Start of Block

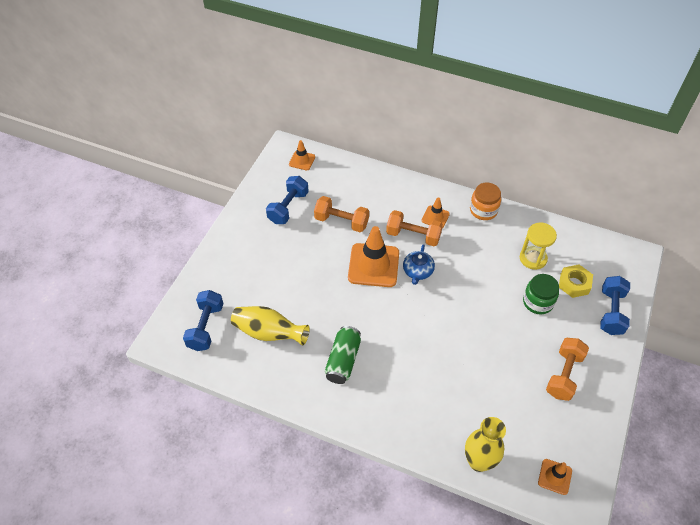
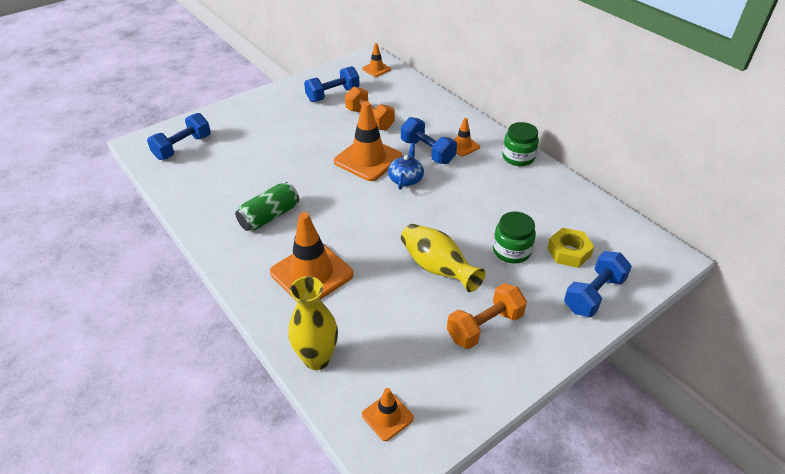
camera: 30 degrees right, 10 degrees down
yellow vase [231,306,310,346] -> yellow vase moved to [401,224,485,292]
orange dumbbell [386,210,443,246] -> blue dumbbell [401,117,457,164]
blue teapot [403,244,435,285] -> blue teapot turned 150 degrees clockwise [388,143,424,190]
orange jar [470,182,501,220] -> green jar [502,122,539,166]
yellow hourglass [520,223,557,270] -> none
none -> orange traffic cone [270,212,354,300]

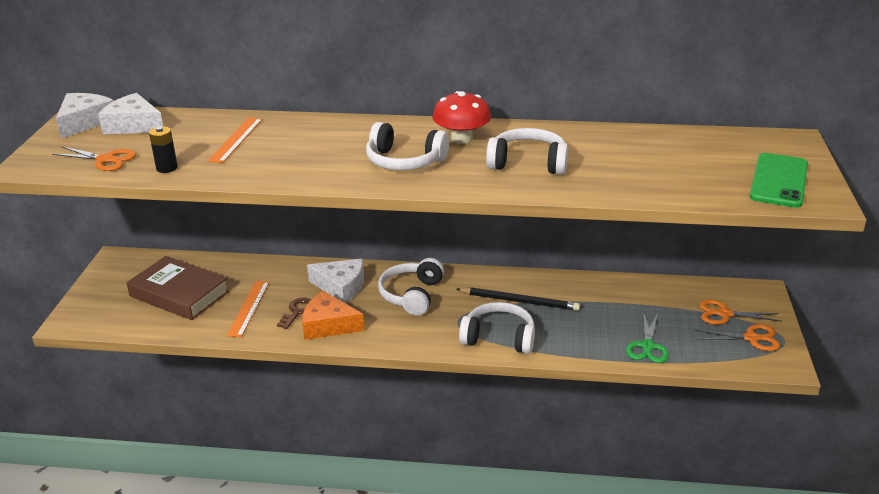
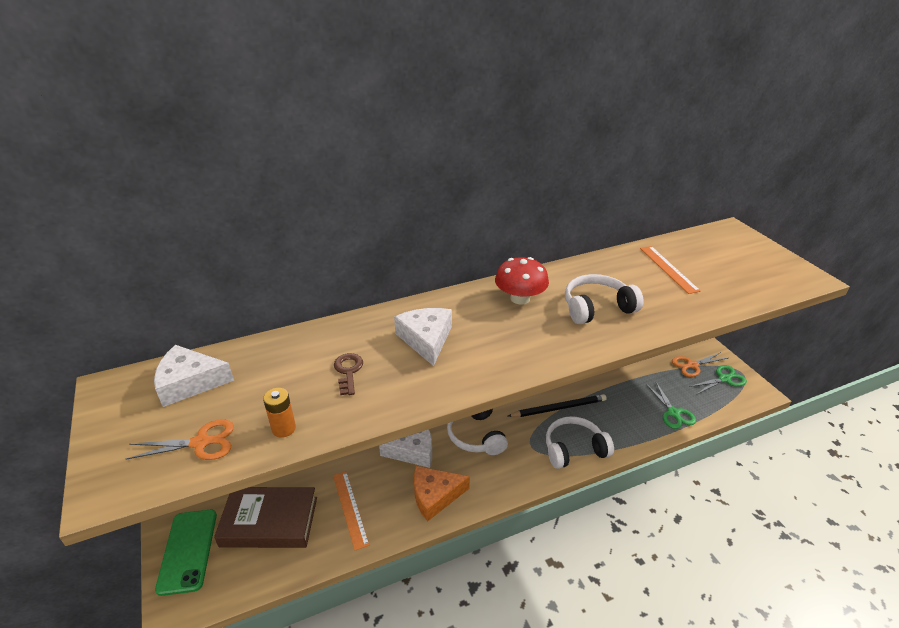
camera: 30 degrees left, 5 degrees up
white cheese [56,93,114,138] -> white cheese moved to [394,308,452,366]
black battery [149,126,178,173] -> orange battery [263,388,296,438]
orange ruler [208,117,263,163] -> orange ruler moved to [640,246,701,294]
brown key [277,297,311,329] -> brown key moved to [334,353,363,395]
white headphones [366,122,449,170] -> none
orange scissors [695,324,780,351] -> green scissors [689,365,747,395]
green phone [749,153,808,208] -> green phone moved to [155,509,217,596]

End of Block
Start of Block

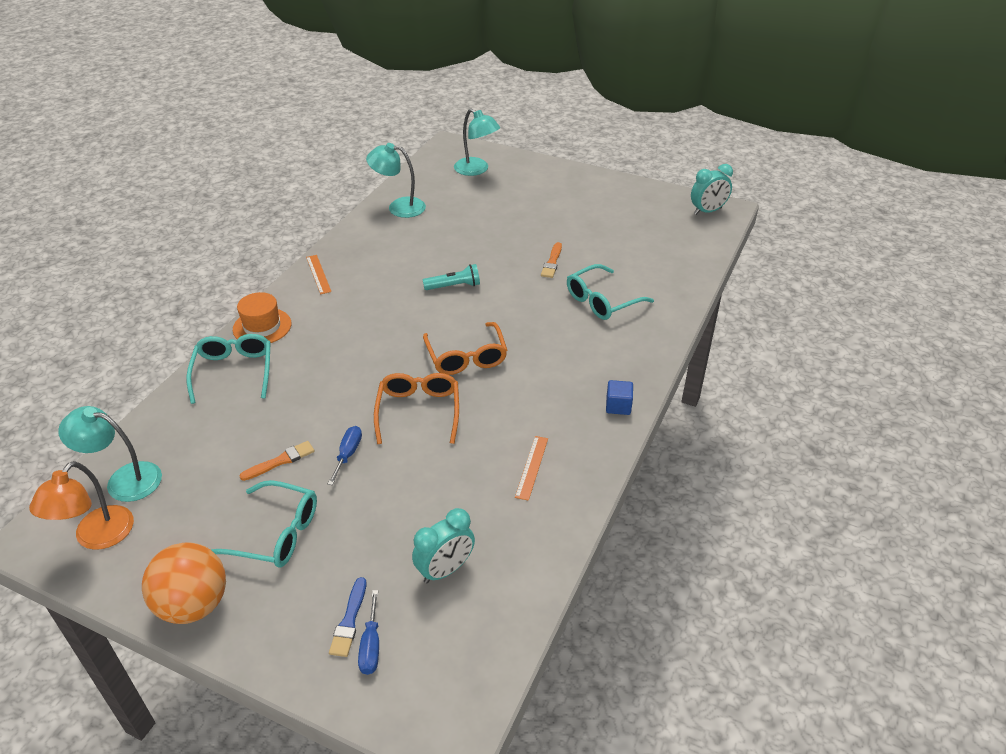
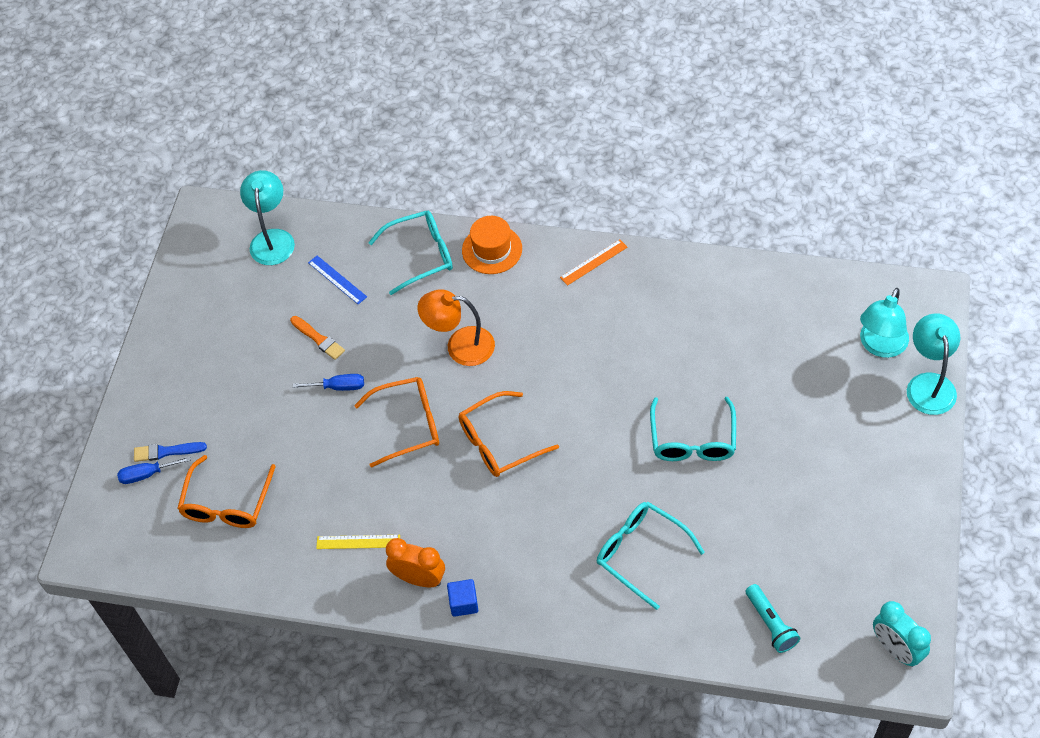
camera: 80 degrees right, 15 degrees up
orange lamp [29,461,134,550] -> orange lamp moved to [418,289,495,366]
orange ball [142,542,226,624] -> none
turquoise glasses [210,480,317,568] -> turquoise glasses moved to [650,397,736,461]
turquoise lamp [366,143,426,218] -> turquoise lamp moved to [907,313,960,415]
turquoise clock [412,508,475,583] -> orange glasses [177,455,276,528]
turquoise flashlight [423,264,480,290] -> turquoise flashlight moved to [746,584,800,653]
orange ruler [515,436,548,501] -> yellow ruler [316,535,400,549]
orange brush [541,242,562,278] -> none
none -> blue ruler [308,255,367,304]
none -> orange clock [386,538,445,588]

End of Block
Start of Block

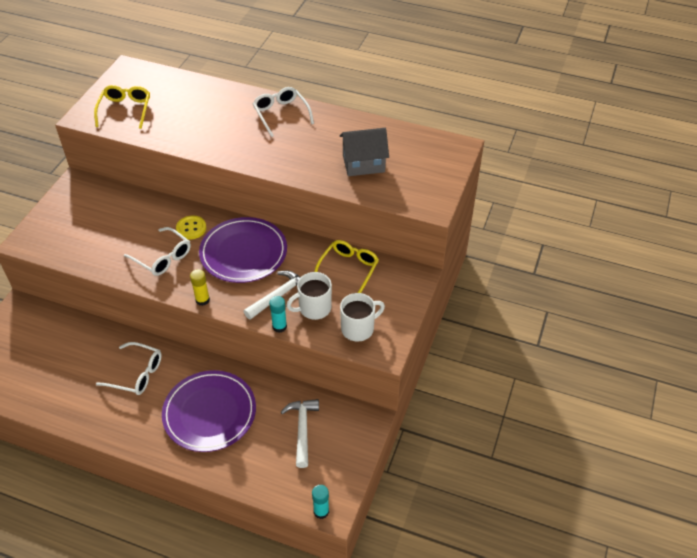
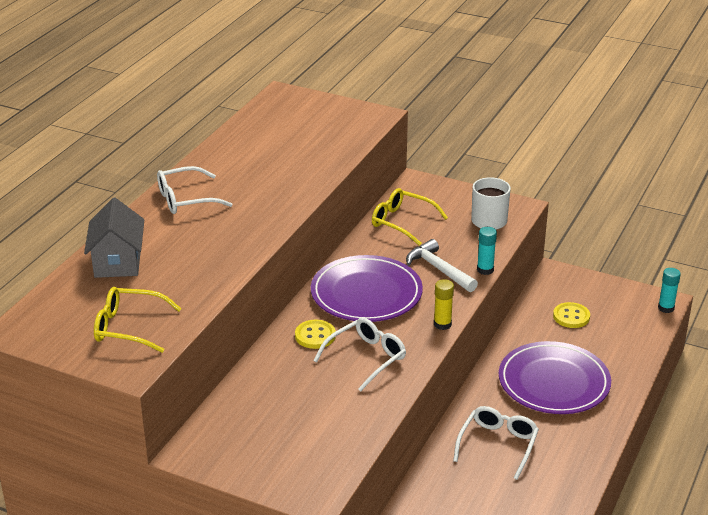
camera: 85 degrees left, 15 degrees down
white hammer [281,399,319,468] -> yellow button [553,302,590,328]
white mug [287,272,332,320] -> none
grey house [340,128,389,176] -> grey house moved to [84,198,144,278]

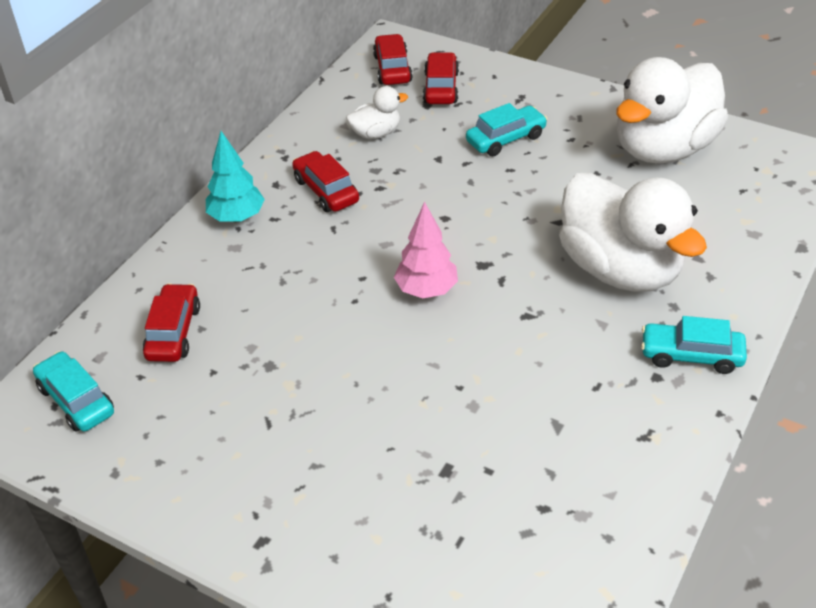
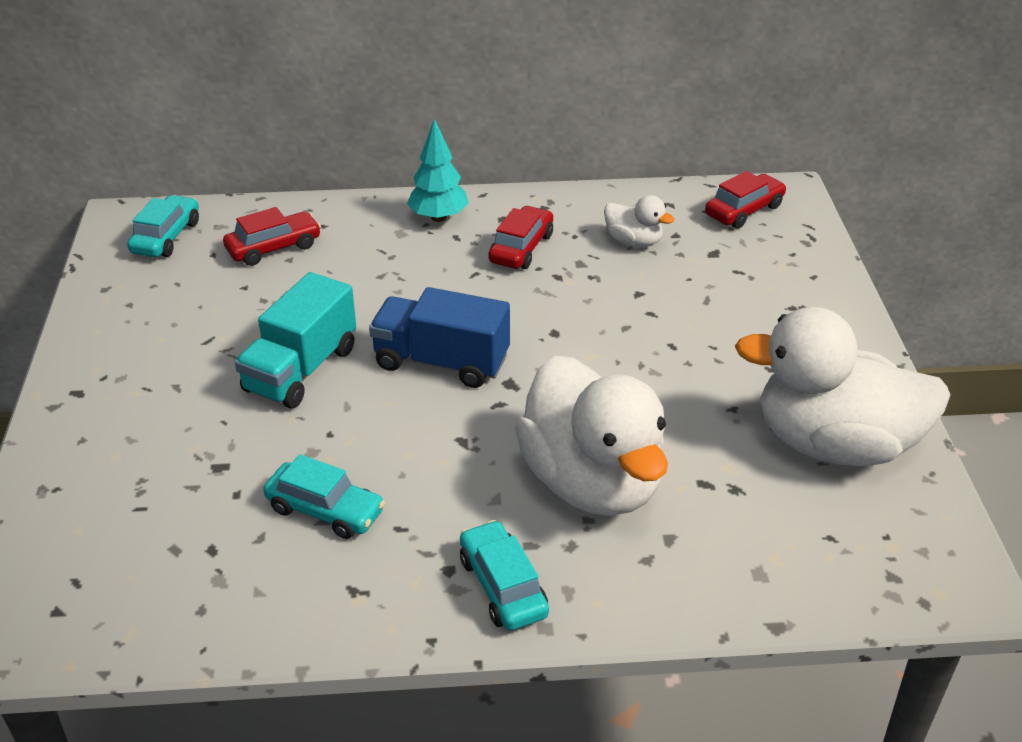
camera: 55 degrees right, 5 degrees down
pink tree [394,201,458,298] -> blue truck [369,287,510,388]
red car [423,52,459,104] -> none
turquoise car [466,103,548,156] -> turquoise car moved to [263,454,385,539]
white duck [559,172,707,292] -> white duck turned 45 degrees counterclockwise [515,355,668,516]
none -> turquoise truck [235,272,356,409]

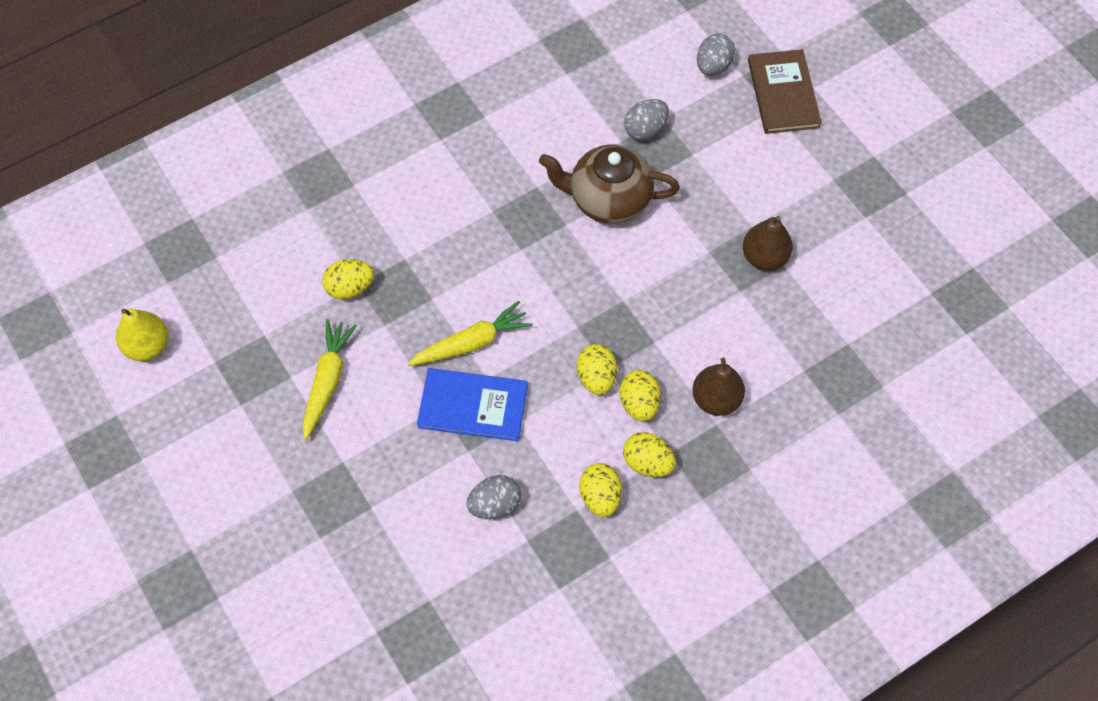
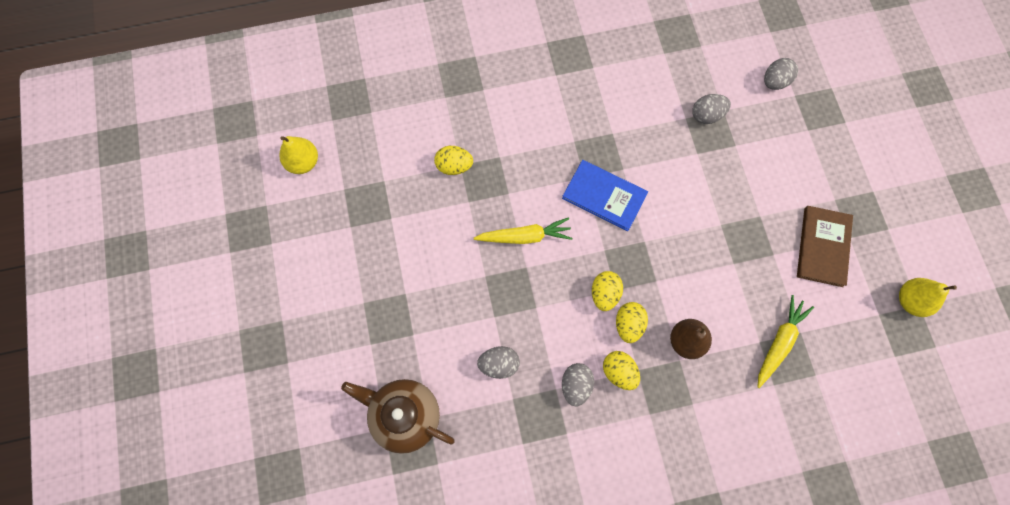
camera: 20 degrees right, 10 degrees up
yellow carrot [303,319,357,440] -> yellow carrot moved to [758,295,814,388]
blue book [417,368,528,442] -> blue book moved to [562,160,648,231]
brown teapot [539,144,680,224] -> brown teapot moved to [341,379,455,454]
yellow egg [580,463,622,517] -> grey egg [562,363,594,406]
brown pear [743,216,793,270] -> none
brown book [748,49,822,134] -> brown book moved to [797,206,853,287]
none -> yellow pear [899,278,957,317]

End of Block

**What to do**
The required output is every line above from the one with "camera: 80 degrees right, 15 degrees up" down to the one with "turquoise clock [412,508,475,583]", restated word for word, ends included.

**Exercise answer**
camera: 80 degrees right, 15 degrees up
orange lamp [29,461,134,550] -> orange lamp moved to [418,289,495,366]
orange ball [142,542,226,624] -> none
turquoise glasses [210,480,317,568] -> turquoise glasses moved to [650,397,736,461]
turquoise lamp [366,143,426,218] -> turquoise lamp moved to [907,313,960,415]
turquoise clock [412,508,475,583] -> orange glasses [177,455,276,528]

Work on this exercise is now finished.